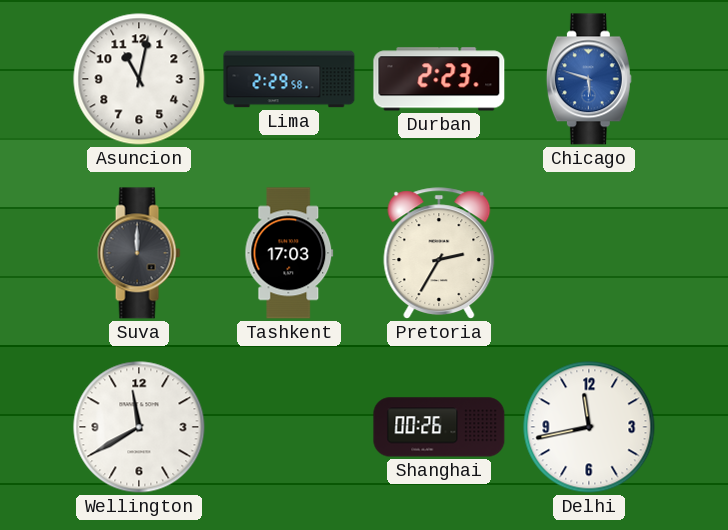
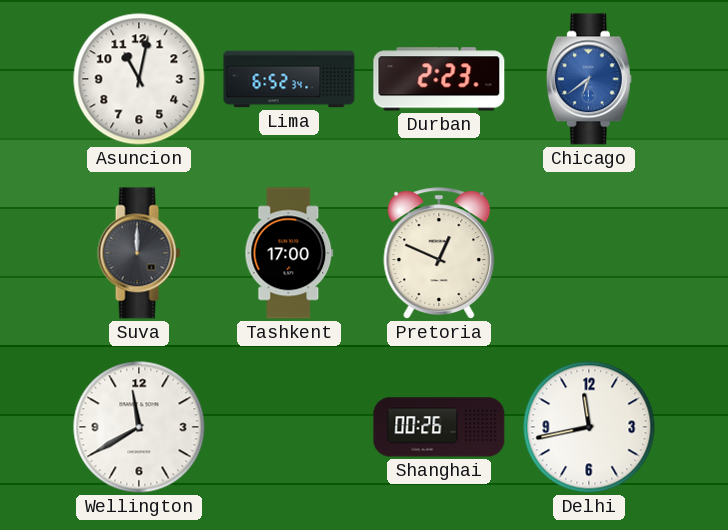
Lima: 2:29 -> 6:52
Chicago: 5:48 -> 6:39
Tashkent: 17:03 -> 17:00
Pretoria: 2:35 -> 12:49
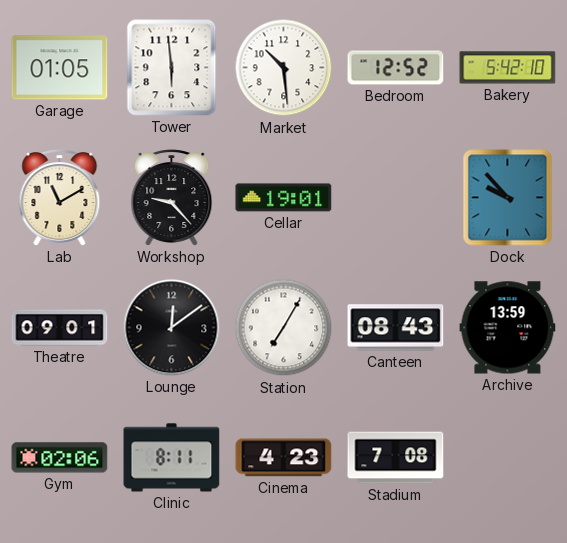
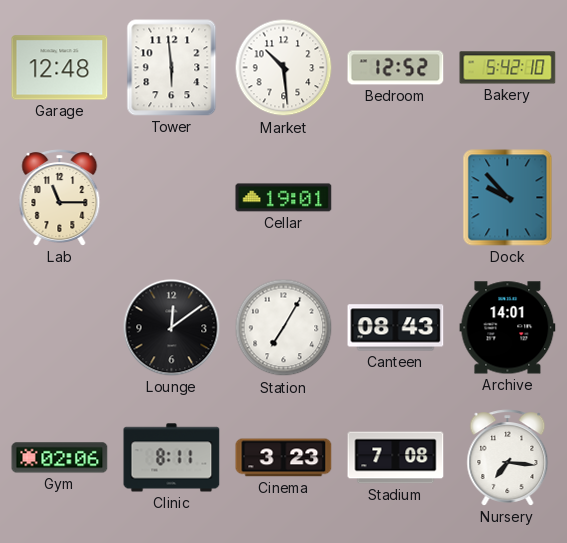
Garage: 01:05 -> 12:48
Lab: 11:10 -> 11:15
Workshop: 9:23 -> none
Theatre: 09:01 -> none
Archive: 13:59 -> 14:01
Cinema: 4:23 -> 3:23
Nursery: none -> 7:16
========================================================================
* _DO THIS_: Reproduce every line of text in the records above word for word, in the same order, and leave out the pictures.

* _TASK OUTPUT_:
Lima: 2:29 -> 6:52
Chicago: 5:48 -> 6:39
Tashkent: 17:03 -> 17:00
Pretoria: 2:35 -> 12:49
Garage: 01:05 -> 12:48
Lab: 11:10 -> 11:15
Workshop: 9:23 -> none
Theatre: 09:01 -> none
Archive: 13:59 -> 14:01
Cinema: 4:23 -> 3:23
Nursery: none -> 7:16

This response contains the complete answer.